TASK REQUIREMENTS:
Please identify each line in the items below that contains the word "point" and copy every such line in full. Letter case matters.
# start of DATA RECORDS
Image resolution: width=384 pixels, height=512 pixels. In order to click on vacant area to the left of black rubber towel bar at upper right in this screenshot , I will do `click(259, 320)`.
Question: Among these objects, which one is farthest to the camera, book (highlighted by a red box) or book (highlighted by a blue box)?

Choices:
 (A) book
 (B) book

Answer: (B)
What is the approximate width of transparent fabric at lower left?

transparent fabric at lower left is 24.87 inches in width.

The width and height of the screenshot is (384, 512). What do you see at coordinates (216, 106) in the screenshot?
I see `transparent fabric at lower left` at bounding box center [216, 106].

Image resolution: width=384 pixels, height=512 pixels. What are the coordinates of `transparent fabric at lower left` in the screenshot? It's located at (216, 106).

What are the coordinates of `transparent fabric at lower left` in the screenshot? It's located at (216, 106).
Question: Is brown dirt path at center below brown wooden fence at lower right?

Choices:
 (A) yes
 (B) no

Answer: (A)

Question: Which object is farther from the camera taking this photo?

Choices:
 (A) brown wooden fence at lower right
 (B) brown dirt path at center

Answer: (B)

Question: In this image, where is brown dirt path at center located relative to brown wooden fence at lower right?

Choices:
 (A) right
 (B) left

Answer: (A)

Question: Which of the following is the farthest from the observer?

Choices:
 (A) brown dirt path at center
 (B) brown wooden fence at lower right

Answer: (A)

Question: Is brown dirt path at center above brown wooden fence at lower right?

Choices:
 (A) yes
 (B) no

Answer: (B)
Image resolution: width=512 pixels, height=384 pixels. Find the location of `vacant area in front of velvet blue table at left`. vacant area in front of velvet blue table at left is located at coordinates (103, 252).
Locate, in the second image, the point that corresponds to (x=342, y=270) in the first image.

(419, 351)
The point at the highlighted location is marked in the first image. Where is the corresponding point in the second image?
# end of DATA RECORDS
TASK RESULT:
Locate, in the second image, the point that corresponds to (x=342, y=270) in the first image.
The point at the highlighted location is marked in the first image. Where is the corresponding point in the second image?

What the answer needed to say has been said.